++++ DATA FOR REVIEW

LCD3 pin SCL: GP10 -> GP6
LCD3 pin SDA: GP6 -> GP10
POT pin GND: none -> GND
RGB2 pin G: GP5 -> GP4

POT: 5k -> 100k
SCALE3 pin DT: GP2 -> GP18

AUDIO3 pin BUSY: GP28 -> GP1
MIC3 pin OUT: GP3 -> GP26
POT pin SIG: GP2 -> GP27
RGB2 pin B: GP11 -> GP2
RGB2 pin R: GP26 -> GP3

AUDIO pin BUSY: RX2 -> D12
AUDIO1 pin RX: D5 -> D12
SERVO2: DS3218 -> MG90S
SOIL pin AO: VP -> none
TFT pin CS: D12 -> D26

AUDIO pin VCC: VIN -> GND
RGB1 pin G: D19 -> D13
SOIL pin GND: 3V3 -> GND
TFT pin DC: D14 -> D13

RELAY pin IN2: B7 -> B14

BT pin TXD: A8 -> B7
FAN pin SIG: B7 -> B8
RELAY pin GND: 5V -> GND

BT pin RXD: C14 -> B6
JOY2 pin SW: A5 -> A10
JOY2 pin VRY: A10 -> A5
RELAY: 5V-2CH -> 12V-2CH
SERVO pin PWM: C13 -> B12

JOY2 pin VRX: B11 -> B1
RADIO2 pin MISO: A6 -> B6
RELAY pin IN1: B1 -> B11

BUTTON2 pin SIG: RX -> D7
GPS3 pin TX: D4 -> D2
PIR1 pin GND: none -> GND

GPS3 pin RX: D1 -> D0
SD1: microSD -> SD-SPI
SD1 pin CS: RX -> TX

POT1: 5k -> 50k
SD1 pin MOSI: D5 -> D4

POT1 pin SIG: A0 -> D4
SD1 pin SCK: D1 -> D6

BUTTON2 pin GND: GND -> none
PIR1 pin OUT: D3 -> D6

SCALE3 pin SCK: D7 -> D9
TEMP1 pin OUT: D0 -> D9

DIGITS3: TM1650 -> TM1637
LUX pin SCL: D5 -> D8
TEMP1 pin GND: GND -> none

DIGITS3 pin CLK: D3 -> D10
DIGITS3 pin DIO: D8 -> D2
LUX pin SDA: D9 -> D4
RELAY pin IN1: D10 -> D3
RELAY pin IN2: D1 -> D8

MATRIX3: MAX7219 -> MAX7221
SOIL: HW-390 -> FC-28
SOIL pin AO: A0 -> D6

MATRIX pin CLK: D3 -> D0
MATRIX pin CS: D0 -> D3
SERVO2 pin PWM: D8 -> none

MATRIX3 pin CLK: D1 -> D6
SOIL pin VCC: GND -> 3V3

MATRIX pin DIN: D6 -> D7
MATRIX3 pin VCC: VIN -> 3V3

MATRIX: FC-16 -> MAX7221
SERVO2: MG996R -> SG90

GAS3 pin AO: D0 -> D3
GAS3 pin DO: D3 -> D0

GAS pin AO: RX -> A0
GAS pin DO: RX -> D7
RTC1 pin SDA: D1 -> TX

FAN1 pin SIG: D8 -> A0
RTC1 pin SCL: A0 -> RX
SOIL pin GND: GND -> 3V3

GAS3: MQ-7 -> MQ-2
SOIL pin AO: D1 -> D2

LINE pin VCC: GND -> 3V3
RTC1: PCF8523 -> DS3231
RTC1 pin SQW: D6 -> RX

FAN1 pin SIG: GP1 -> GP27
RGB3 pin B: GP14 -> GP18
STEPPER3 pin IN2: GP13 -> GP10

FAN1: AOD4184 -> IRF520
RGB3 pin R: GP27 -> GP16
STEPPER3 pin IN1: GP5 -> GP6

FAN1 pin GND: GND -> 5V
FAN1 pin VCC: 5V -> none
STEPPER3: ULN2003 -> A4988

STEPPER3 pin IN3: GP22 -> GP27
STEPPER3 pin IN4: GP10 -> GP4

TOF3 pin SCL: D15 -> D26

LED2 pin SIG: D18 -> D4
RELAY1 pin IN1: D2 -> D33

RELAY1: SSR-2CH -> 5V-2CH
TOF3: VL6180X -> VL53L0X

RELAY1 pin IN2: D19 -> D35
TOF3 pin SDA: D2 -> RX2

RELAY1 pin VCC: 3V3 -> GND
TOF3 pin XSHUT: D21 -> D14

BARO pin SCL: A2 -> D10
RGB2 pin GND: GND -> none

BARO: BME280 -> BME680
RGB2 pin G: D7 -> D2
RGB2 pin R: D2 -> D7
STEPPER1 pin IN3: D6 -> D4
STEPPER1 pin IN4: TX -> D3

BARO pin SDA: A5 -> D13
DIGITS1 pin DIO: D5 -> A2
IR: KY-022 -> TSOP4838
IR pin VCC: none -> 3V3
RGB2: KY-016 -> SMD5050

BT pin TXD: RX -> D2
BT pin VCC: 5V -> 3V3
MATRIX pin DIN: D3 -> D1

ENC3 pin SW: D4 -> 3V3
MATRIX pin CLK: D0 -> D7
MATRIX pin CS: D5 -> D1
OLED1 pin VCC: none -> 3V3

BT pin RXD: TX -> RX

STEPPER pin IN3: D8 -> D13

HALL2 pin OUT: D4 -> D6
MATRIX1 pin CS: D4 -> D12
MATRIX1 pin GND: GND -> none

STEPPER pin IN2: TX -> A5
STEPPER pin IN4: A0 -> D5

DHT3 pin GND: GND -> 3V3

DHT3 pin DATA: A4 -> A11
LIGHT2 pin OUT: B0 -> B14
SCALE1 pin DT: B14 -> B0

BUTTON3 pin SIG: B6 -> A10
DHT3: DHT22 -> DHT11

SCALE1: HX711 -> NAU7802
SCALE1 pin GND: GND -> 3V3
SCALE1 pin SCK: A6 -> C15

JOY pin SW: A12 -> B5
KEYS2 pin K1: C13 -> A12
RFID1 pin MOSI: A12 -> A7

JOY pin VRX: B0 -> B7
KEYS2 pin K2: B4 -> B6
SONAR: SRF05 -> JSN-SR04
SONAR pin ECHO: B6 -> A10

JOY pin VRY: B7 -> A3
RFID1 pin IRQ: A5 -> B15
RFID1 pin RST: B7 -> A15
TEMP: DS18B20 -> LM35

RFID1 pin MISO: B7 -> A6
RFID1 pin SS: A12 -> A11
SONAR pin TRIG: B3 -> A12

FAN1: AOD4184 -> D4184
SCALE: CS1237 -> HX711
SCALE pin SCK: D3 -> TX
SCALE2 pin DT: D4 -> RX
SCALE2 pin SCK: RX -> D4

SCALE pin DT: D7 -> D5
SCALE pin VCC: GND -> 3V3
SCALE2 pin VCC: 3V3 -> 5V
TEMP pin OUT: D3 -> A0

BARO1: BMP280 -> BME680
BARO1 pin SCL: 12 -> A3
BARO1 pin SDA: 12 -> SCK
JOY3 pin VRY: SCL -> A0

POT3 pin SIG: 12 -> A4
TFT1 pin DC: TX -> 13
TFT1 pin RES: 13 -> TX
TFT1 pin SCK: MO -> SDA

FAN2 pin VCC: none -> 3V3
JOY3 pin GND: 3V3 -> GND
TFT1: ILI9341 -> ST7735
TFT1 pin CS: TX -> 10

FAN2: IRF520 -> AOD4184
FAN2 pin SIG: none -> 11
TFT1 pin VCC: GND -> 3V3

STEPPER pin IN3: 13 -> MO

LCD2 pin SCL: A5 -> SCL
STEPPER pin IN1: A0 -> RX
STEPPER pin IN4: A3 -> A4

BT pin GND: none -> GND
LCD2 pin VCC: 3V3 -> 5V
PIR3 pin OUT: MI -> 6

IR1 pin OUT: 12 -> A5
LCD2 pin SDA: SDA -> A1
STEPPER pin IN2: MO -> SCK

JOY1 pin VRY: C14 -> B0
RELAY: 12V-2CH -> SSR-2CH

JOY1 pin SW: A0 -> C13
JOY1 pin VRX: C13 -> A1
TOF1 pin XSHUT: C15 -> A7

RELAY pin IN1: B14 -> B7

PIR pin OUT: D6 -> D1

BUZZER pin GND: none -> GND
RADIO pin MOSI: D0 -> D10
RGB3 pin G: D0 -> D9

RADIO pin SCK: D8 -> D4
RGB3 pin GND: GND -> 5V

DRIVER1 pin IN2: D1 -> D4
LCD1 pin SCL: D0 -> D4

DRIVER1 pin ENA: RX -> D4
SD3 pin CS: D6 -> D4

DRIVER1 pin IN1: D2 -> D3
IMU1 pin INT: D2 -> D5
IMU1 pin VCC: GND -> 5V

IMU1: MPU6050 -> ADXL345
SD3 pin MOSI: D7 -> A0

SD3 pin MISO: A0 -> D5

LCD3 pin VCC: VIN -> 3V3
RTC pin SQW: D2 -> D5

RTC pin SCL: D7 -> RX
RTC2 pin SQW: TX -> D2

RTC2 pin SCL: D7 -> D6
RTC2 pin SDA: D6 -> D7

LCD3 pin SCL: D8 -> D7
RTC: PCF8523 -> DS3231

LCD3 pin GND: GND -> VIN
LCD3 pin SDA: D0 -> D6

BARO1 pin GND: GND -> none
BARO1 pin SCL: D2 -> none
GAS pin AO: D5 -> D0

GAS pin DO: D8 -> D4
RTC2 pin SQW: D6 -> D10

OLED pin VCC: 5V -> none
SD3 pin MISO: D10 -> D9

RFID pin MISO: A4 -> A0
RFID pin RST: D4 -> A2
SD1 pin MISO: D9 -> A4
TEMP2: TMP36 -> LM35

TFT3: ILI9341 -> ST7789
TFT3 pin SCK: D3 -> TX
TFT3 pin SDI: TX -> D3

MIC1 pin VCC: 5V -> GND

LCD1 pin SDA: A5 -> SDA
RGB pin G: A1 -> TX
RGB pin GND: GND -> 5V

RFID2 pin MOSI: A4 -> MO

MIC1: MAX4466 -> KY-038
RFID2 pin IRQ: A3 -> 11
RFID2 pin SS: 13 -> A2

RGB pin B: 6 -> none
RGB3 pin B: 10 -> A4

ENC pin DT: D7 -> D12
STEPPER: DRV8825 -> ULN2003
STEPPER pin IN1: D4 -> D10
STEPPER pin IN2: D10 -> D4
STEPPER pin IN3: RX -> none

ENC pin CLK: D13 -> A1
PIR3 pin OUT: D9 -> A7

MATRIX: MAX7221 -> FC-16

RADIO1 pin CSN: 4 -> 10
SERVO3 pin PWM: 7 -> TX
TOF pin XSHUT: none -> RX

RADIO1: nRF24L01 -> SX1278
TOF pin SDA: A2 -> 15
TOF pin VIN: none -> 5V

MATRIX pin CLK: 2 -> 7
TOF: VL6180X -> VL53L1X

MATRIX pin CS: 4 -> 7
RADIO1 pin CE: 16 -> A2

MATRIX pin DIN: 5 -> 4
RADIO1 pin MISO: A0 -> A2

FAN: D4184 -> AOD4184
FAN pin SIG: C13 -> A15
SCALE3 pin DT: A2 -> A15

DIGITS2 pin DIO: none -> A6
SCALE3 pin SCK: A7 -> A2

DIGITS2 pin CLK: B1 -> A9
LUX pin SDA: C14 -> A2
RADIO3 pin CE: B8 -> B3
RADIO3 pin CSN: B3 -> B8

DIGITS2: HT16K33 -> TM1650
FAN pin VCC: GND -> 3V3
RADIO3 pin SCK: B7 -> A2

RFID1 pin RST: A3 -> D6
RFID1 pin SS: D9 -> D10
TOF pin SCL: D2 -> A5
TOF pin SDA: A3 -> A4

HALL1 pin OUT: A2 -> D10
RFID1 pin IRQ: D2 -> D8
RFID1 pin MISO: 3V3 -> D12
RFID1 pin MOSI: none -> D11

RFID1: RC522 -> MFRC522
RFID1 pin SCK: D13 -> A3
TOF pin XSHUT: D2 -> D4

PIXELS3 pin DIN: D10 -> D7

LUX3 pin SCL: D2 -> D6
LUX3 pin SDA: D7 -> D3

++++++++

:: EXERCISE DETAILS ::
Each line containing the word "SONAR" needs to be copied from the data above.

:: SOLVED EXERCISE ::
SONAR: SRF05 -> JSN-SR04
SONAR pin ECHO: B6 -> A10
SONAR pin TRIG: B3 -> A12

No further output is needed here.